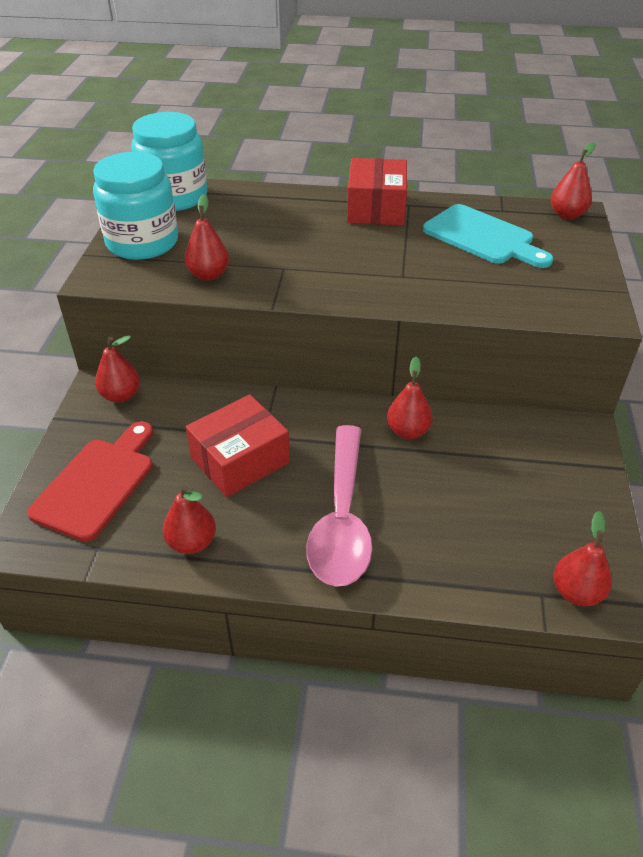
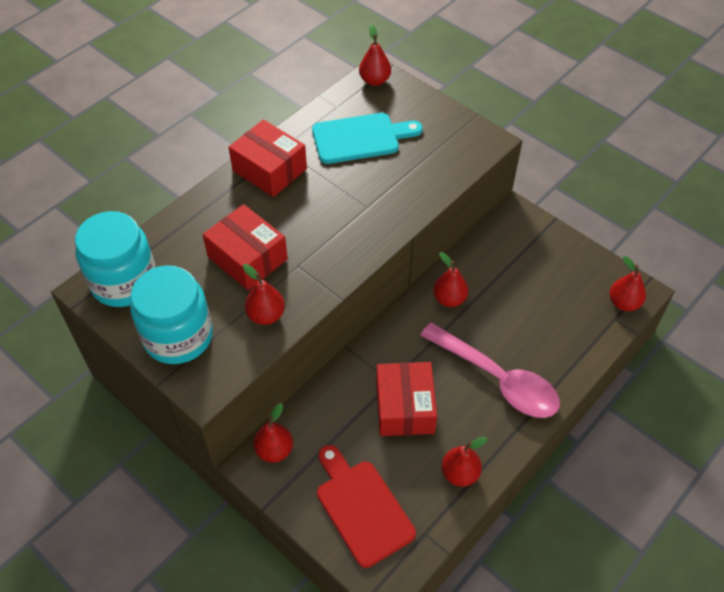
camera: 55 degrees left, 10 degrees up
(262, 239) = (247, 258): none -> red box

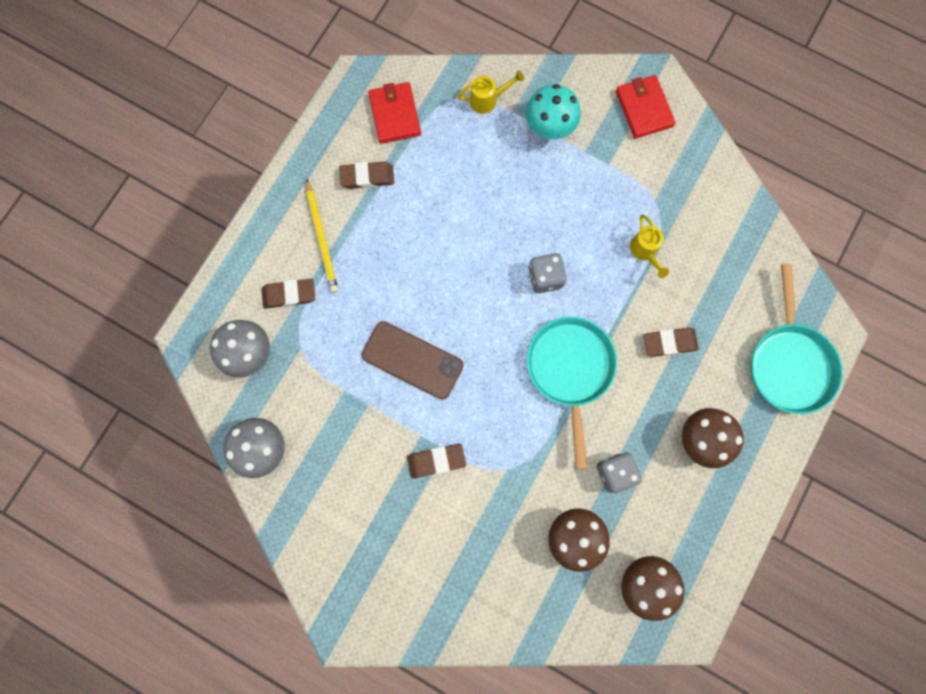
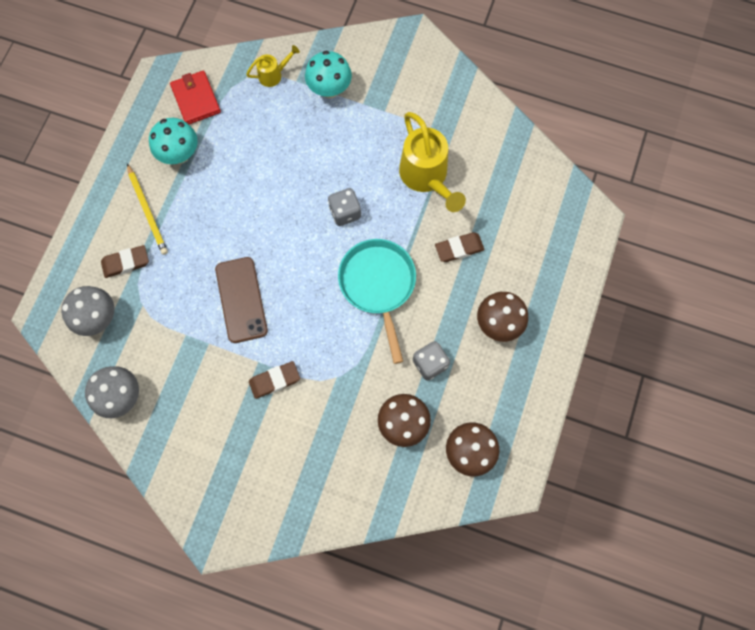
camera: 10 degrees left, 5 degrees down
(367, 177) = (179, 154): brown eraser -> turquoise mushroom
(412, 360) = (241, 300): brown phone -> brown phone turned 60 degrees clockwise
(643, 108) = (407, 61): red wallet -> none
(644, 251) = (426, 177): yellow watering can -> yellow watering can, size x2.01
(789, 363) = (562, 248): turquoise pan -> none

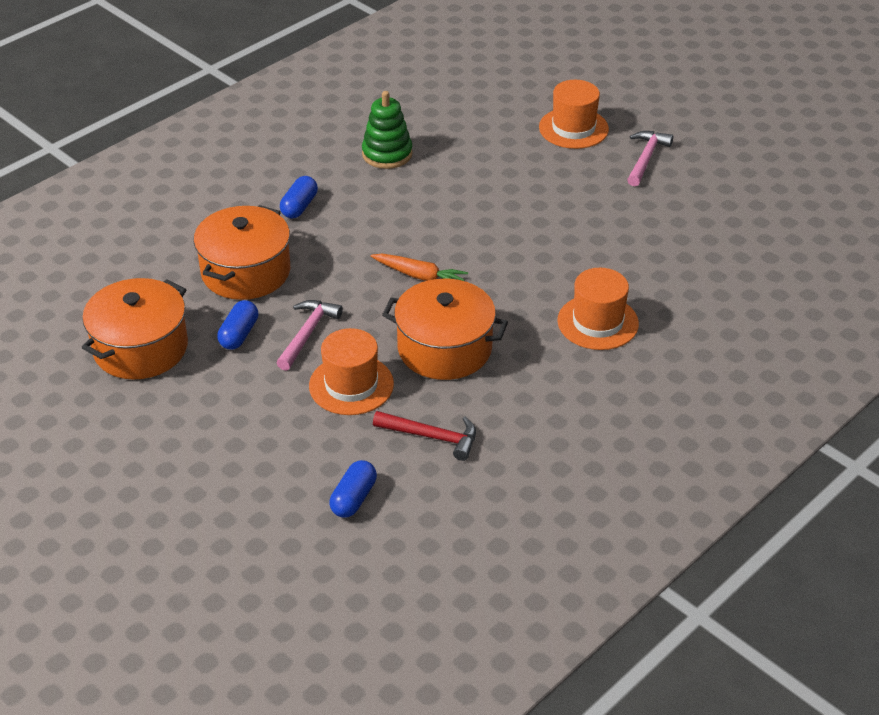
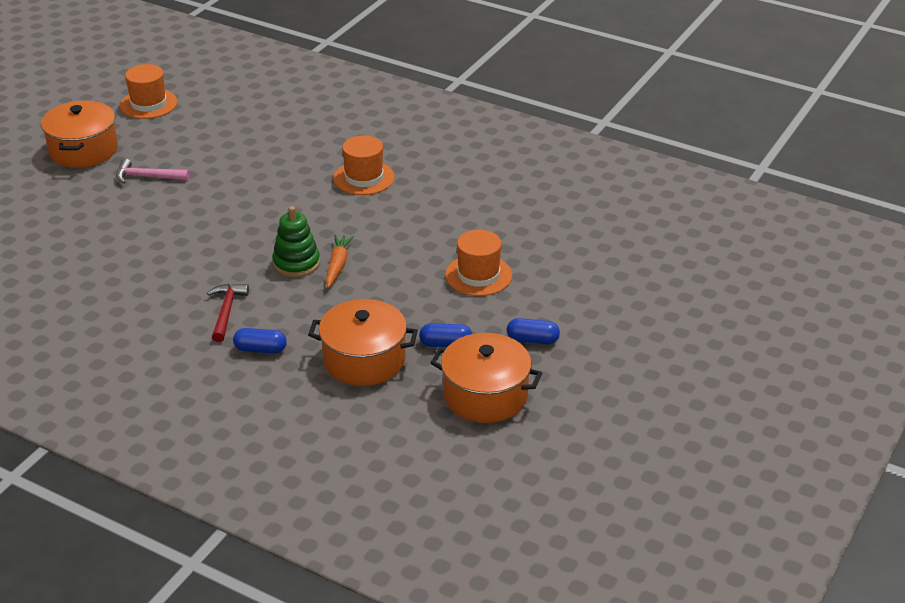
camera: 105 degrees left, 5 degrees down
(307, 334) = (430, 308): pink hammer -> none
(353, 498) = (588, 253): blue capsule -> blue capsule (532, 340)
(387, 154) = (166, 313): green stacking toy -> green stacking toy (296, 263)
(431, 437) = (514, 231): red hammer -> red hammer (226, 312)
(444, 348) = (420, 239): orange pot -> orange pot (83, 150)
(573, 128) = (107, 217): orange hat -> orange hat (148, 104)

● ● ● ● ● ● ●

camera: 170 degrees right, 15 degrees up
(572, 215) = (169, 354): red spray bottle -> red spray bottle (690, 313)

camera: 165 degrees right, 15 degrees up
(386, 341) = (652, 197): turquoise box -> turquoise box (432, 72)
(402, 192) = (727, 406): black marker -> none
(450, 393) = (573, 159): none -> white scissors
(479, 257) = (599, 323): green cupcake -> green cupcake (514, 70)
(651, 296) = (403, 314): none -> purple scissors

● ● ● ● ● ● ●

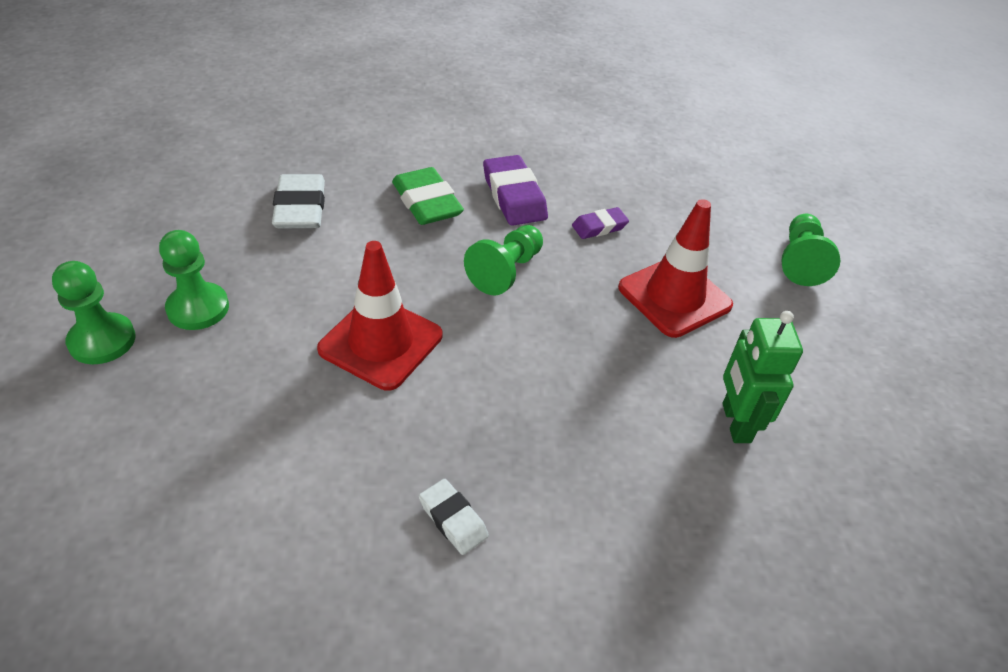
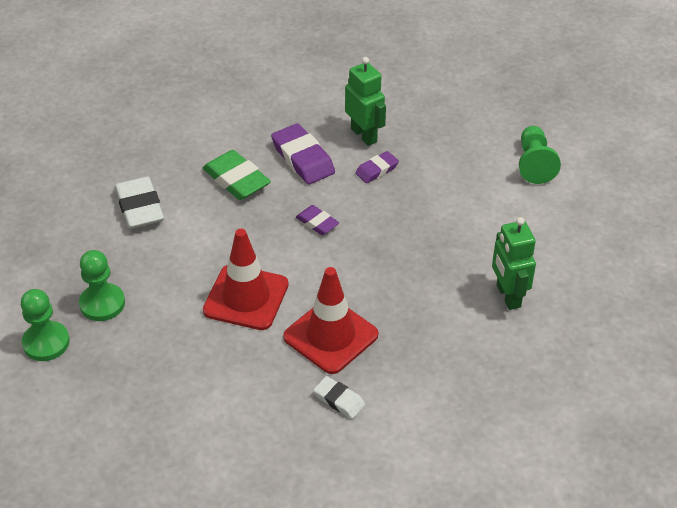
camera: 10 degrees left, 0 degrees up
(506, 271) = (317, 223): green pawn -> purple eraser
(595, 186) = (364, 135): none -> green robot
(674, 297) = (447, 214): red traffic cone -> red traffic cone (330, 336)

● ● ● ● ● ● ●

§ **Work instructions**
Only one part of the material above is wanted: the lines from the one with "camera: 55 degrees left, 10 degrees up" up to and including the one with "(643, 108) = (407, 61): red wallet -> none". Please copy them exactly, pictures left out.

§ **Completed exercise**
camera: 55 degrees left, 10 degrees up
(262, 239) = (247, 258): none -> red box

camera: 10 degrees left, 5 degrees down
(367, 177) = (179, 154): brown eraser -> turquoise mushroom
(412, 360) = (241, 300): brown phone -> brown phone turned 60 degrees clockwise
(643, 108) = (407, 61): red wallet -> none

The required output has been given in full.